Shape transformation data
_ _ _ _ _ _ _
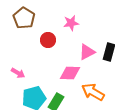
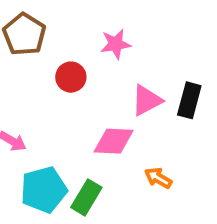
orange arrow: (93, 92) -> (158, 178), size x0.6

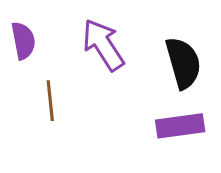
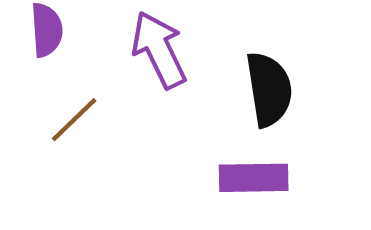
brown line: (50, 101) -> (74, 120), turned 45

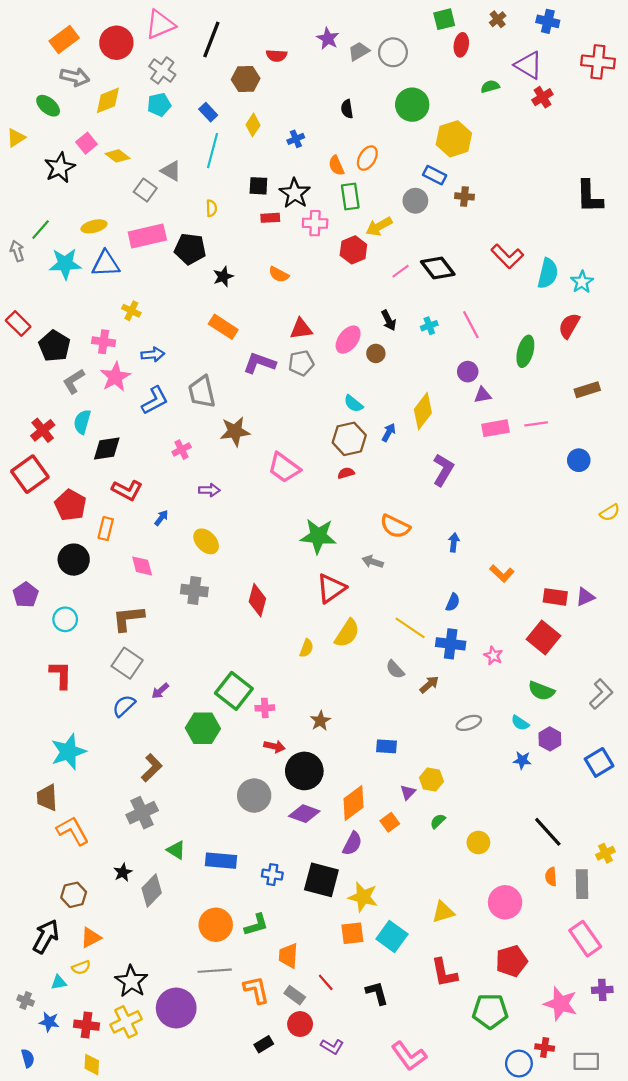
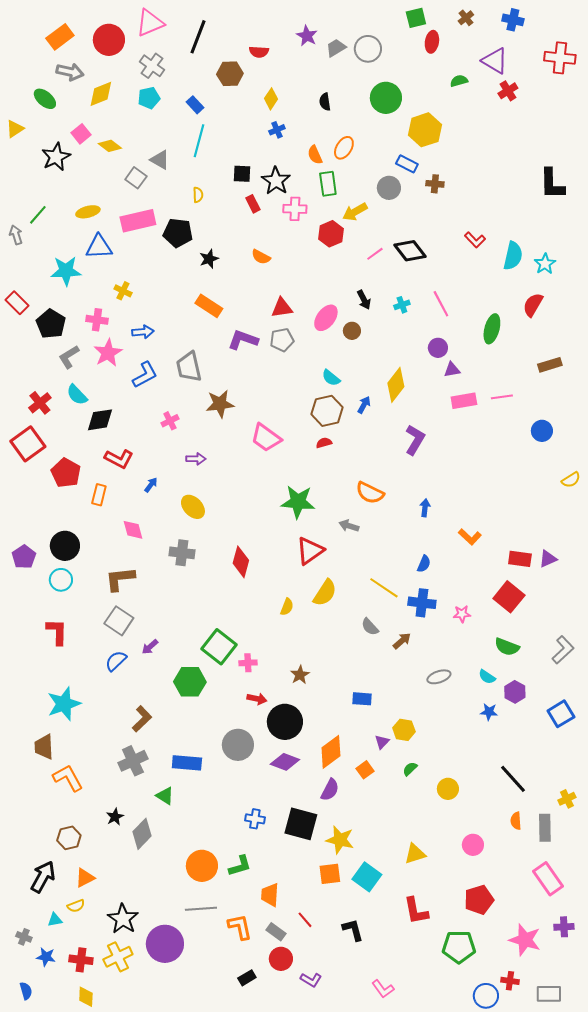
yellow diamond: (253, 125) -> (271, 99), moved
red rectangle: (270, 218) -> (253, 204), turned 66
red L-shape: (507, 256) -> (475, 240), size x0.7
cyan star: (65, 264) -> (66, 271), moved
cyan semicircle: (82, 422) -> (77, 395), turned -60
black circle: (74, 560) -> (65, 546), moved
pink star: (493, 656) -> (462, 614), turned -30
blue rectangle: (221, 861) -> (187, 763), moved
pink circle: (505, 902) -> (473, 845), size x0.7
pink L-shape: (409, 1056) -> (383, 989), size x0.7

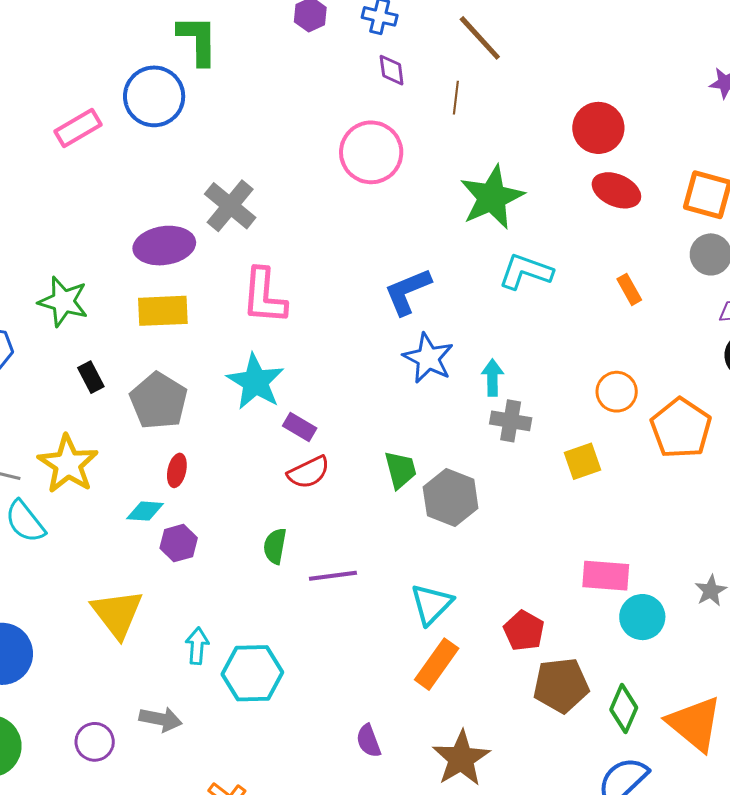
_ _ _ _ _ _ _
### Task to carry out
Tally up the lines holding the string "cyan" in the data above, and respond with nothing but the number.

### Output
2